[Object correspondence data]
○ ○ ○
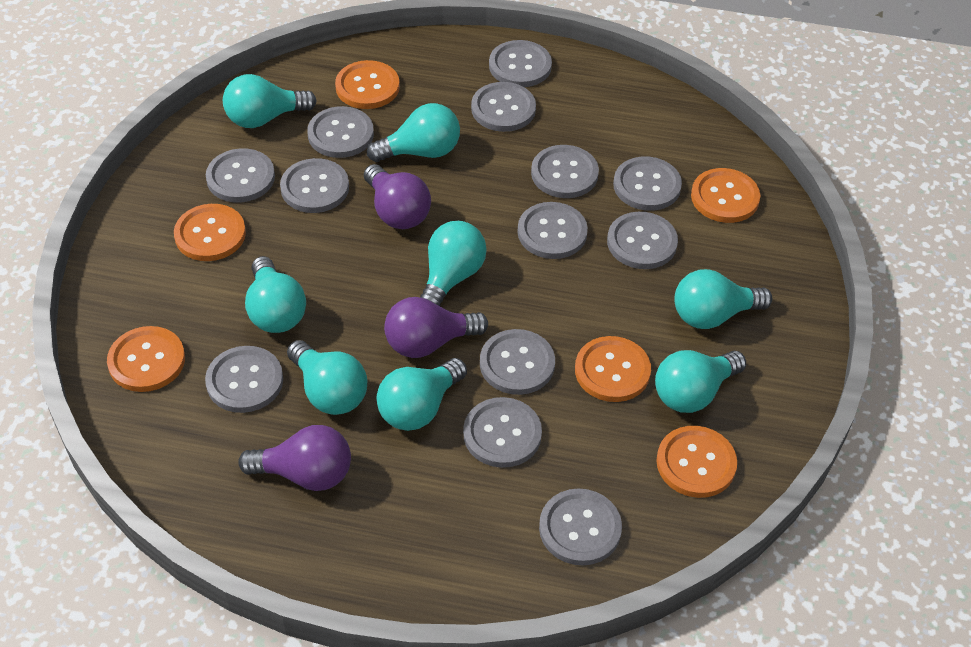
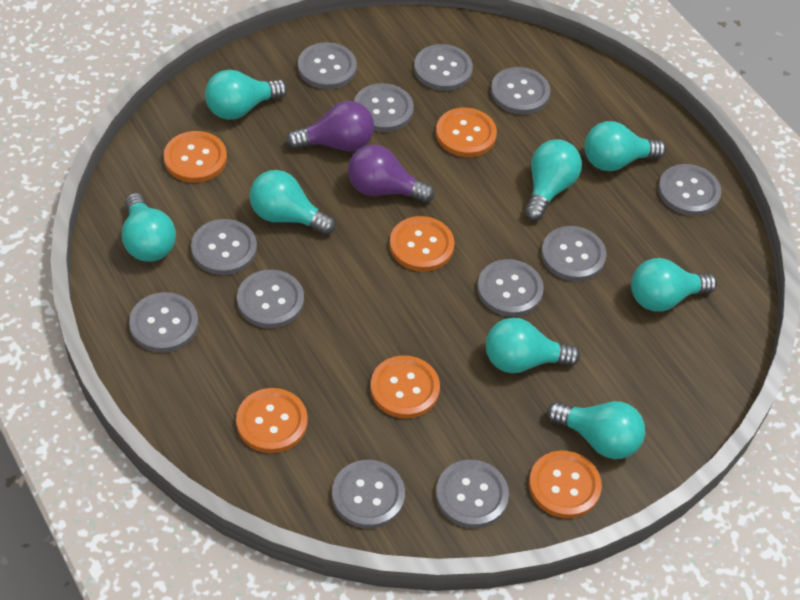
grey button: 13 -> 12
purple light bulb: 3 -> 2

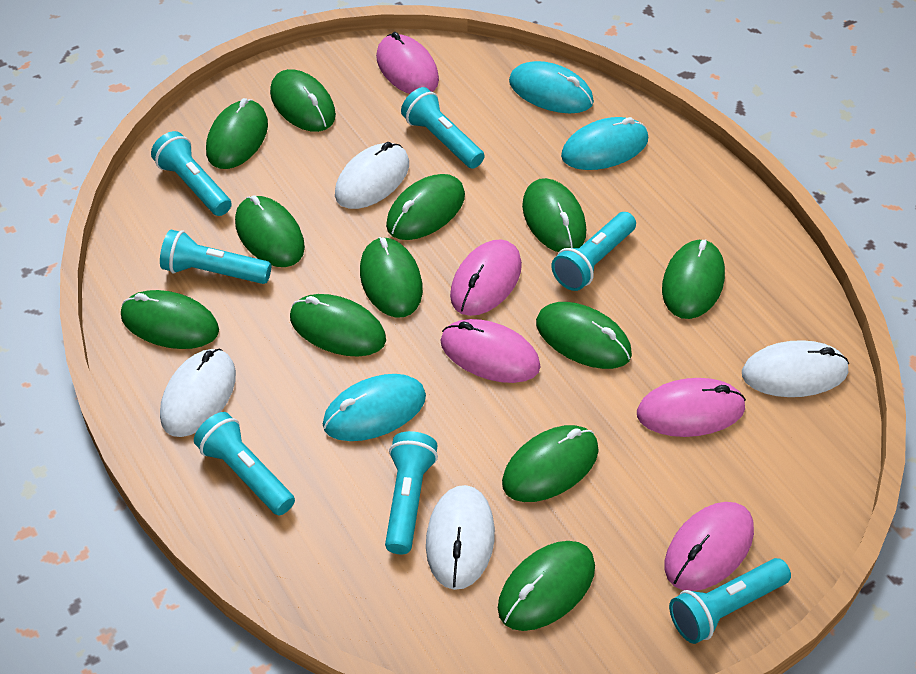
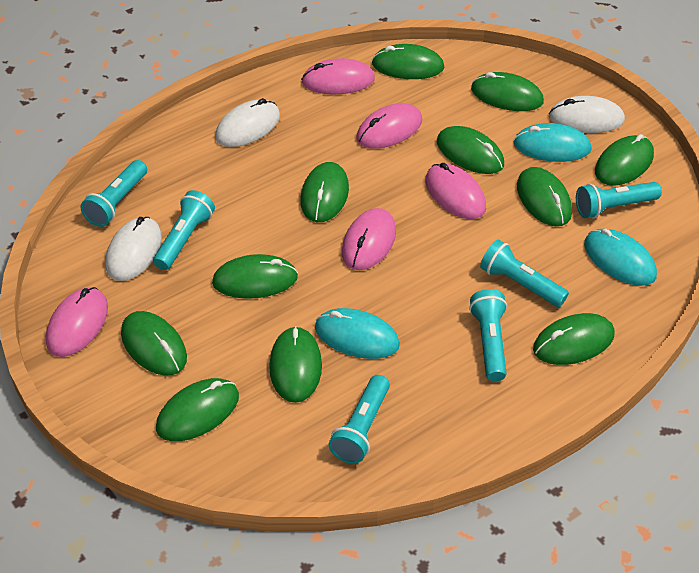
green mouse: 12 -> 11
turquoise flashlight: 7 -> 6
white mouse: 4 -> 3

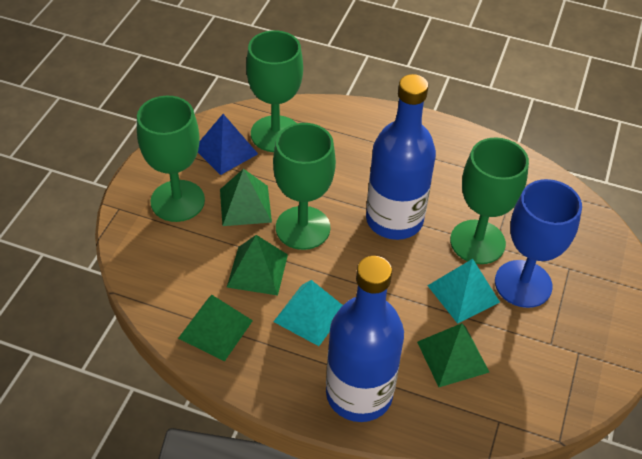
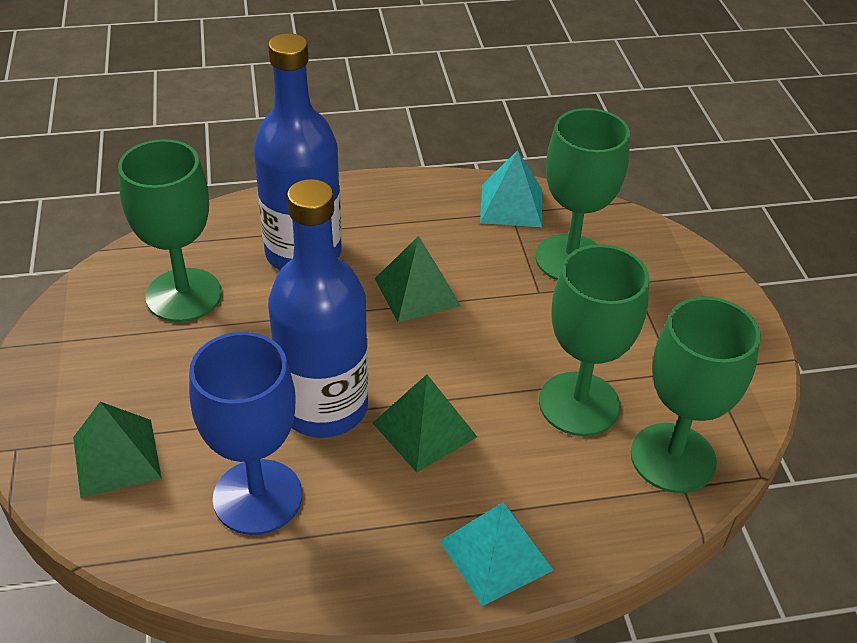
blue pyramid: 1 -> 0
green pyramid: 4 -> 3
○ ○ ○
- **Try it**: The answer must reproduce every line of the records above exactly, with all pictures left out.

- **Expected answer**:
grey button: 13 -> 12
purple light bulb: 3 -> 2

green mouse: 12 -> 11
turquoise flashlight: 7 -> 6
white mouse: 4 -> 3

blue pyramid: 1 -> 0
green pyramid: 4 -> 3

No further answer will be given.